Exercise aim: Write the data out again exactly, with every picture removed.

Data shown:
+++++

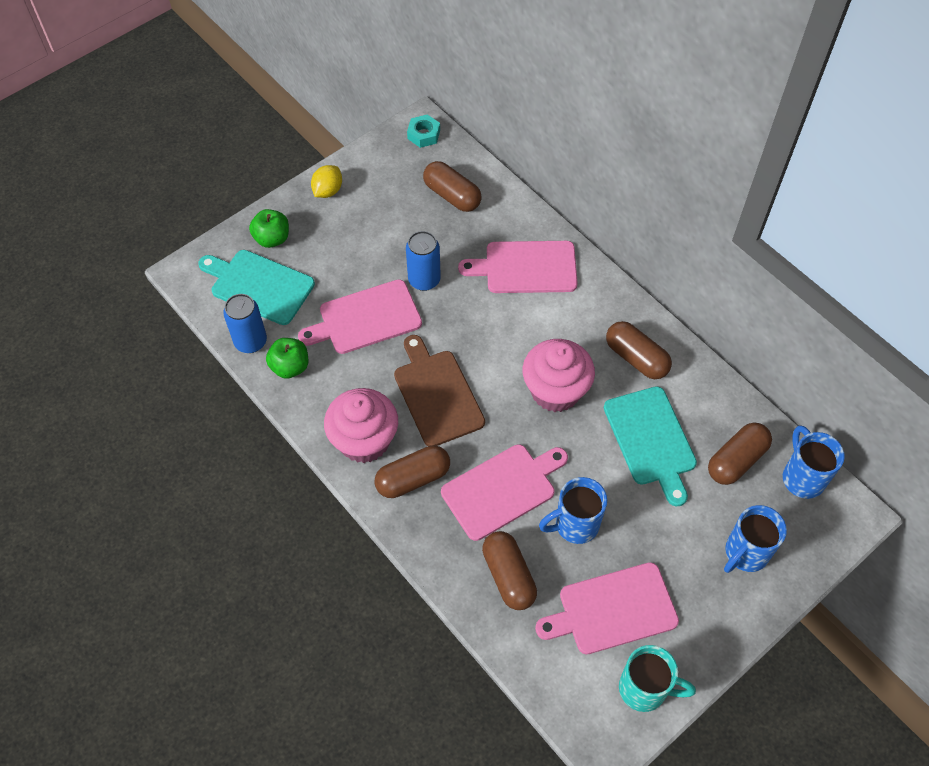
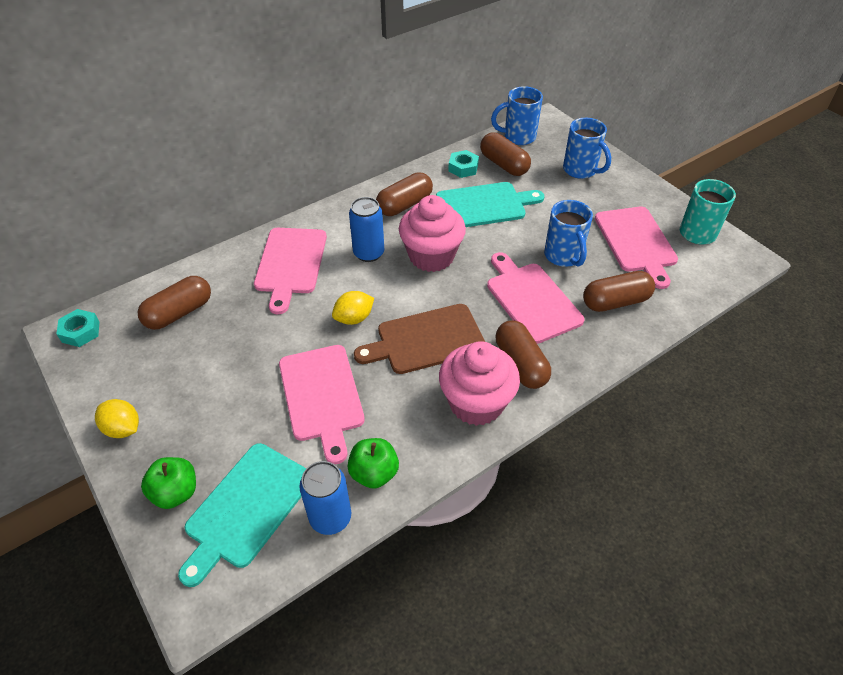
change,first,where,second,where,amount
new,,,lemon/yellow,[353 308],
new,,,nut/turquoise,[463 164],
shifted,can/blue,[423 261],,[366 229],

+++++

Your solution:
change,first,where,second,where,amount
new,,,lemon/yellow,[353 308],
new,,,nut/turquoise,[463 164],
shifted,can/blue,[423 261],,[366 229],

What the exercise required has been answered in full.